• What you need to do: Although the entries contain pictures, the copy should hold only their exact text.
START Dataset records
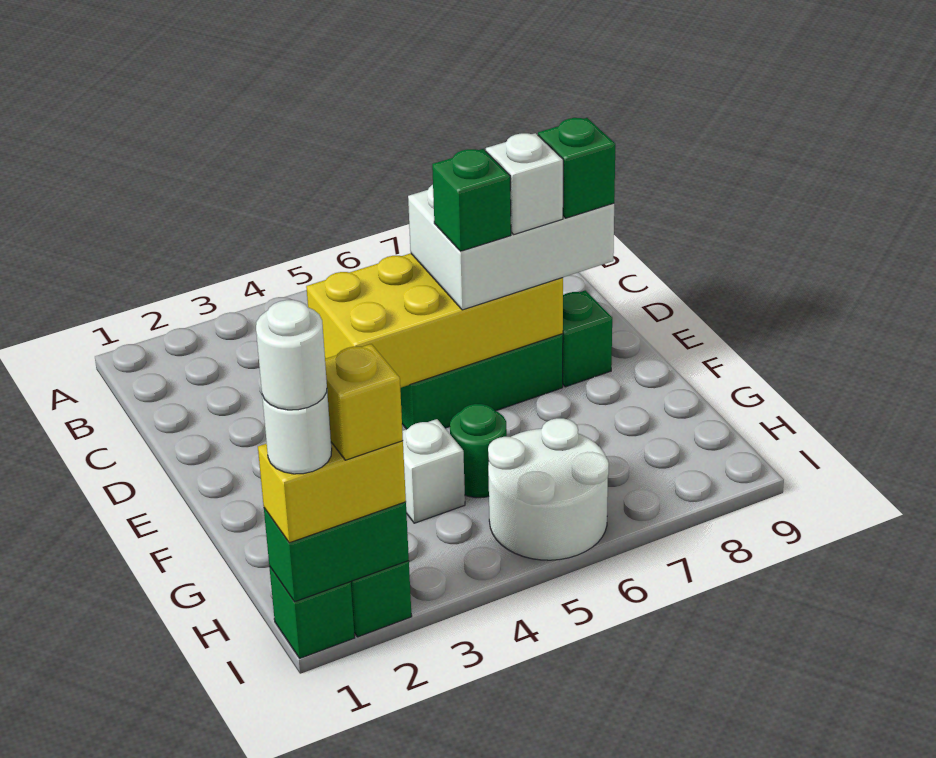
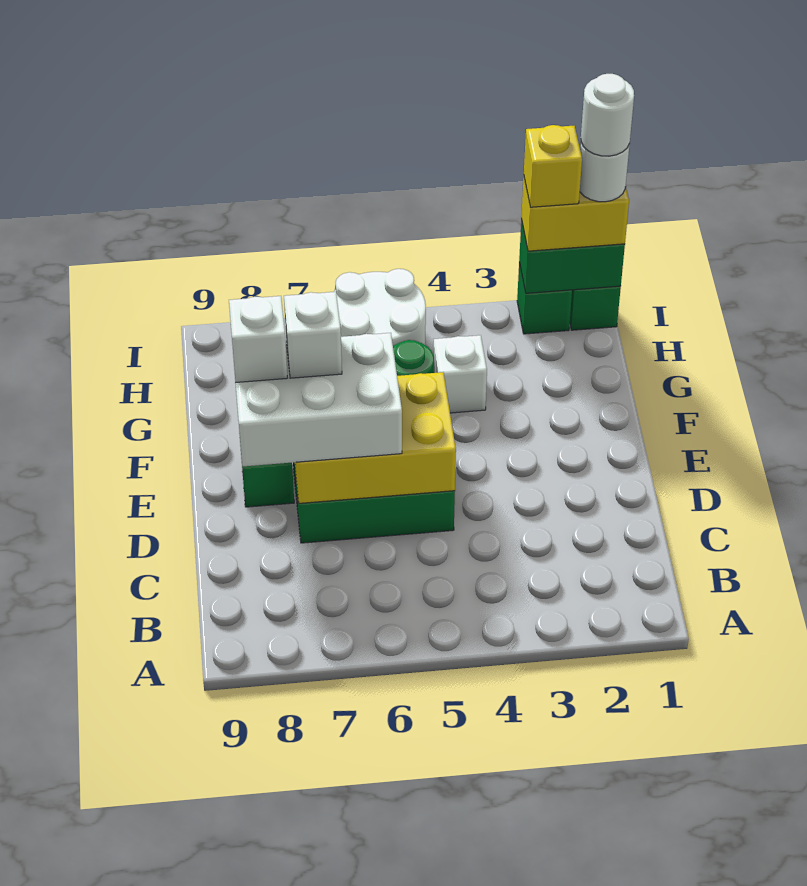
yellow brick D4:E7 level 2 -> yellow brick D5:E7 level 2
green brick E6 level 4 -> none
green brick E8 level 4 -> white brick E8 level 4

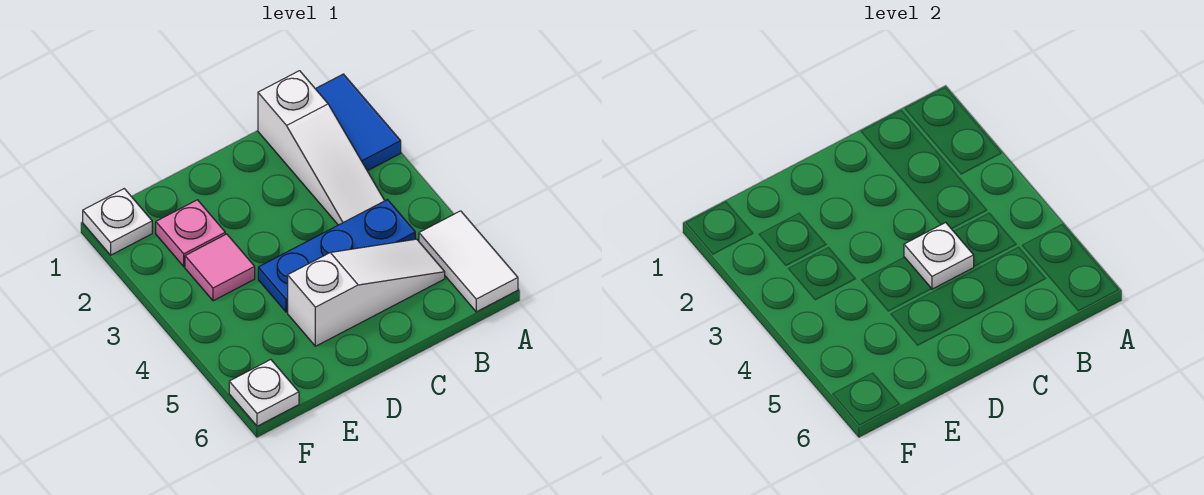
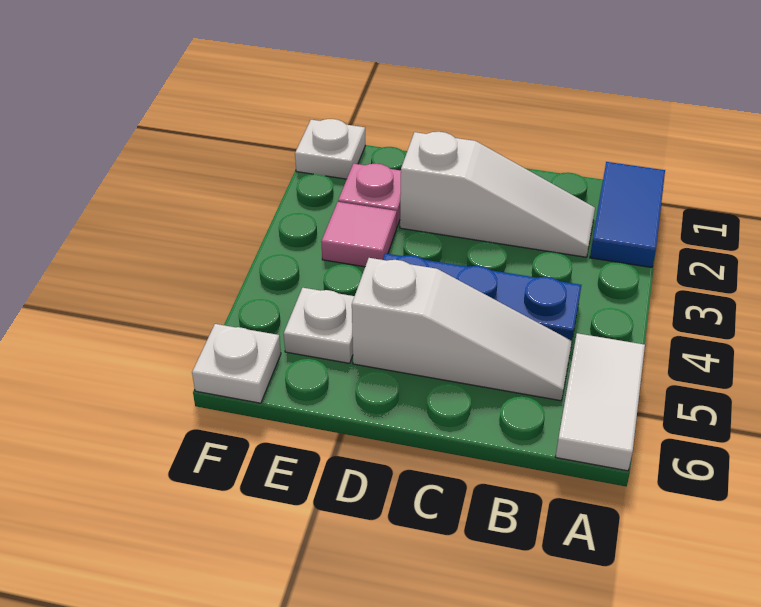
white slope B1:B3 level 1 top 1 -> white slope B2:D2 level 1 top D
white plate C4 level 2 -> white plate E5 level 1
END Dataset records
• Solution for this task:
yellow brick D4:E7 level 2 -> yellow brick D5:E7 level 2
green brick E6 level 4 -> none
green brick E8 level 4 -> white brick E8 level 4

white slope B1:B3 level 1 top 1 -> white slope B2:D2 level 1 top D
white plate C4 level 2 -> white plate E5 level 1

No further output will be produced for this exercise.